Work required — The entries below contain pictures. Write out only the lines from the line with "soap pump (crimson)" up to and including the line with "bucket (orange) [848,269,924,353]", exactly, without them.

Material to process —
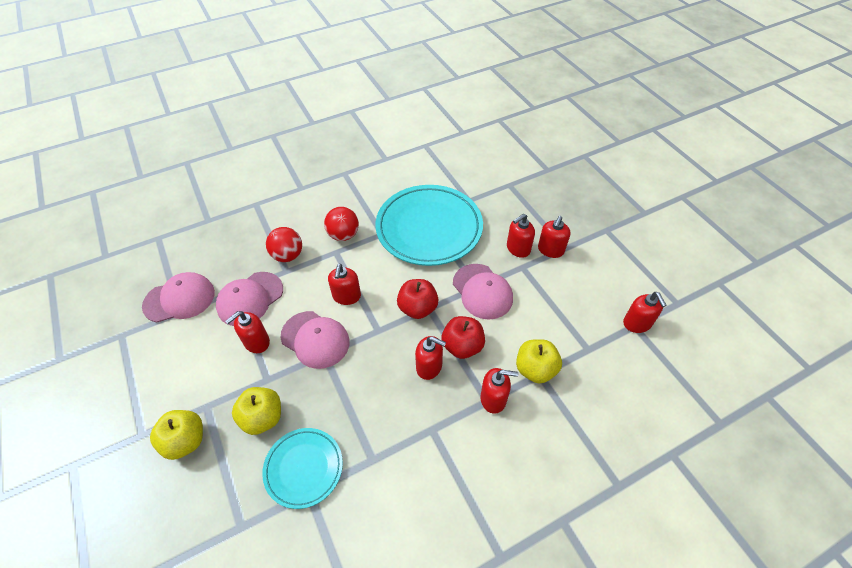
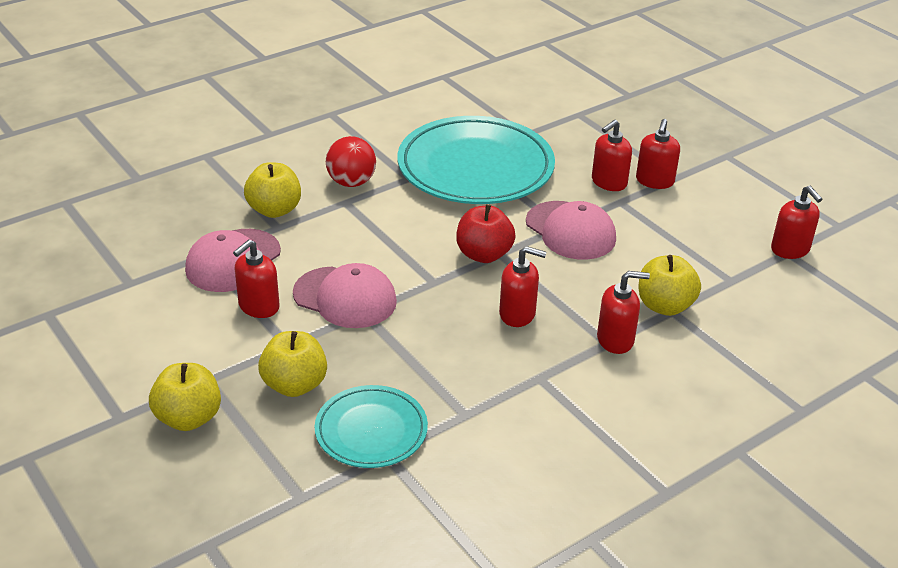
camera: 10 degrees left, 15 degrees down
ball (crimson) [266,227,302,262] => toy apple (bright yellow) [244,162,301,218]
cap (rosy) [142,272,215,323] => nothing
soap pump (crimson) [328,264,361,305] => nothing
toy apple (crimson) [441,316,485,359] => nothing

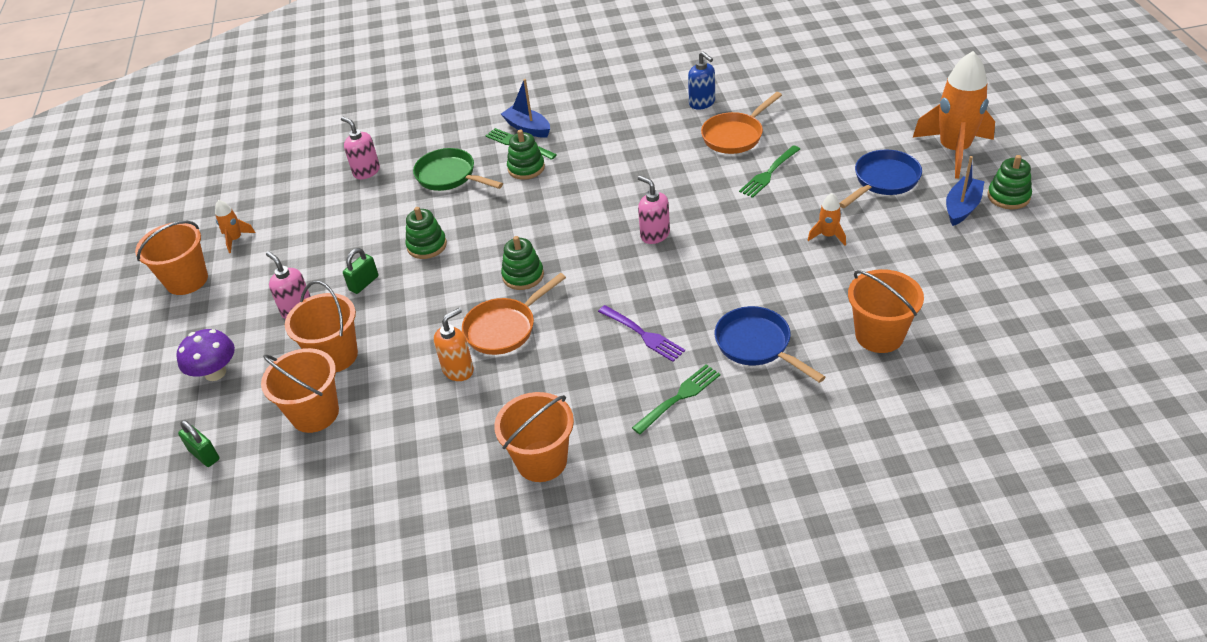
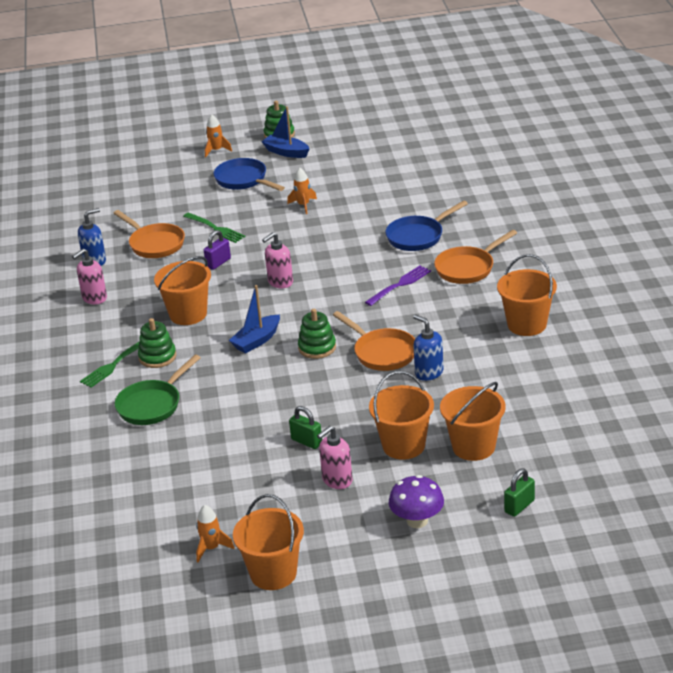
camera: 90 degrees left, 10 degrees down
soap pump (rosy) [341,117,380,179] => soap pump (rosy) [72,249,107,304], shifted
bucket (orange) [848,269,924,353] => bucket (orange) [154,256,211,325], shifted
nothing => lock (violet) [204,230,231,270]
toy rocket (orange) [913,51,995,179] => toy rocket (orange) [205,115,232,158], x0.45
toy boat (royal blue) [501,79,550,138] => toy boat (royal blue) [229,285,280,354], shifted
soap pump (orange) [434,308,474,381] => soap pump (royal blue) [413,315,444,381]
table fork (green) [632,364,721,434] => frying pan (orange) [434,230,517,284]
stacking toy (green) [406,207,447,259] => nothing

Problem solution —
soap pump (crimson) [328,264,361,305] => nothing
toy apple (crimson) [441,316,485,359] => nothing

camera: 90 degrees left, 10 degrees down
soap pump (rosy) [341,117,380,179] => soap pump (rosy) [72,249,107,304], shifted
bucket (orange) [848,269,924,353] => bucket (orange) [154,256,211,325], shifted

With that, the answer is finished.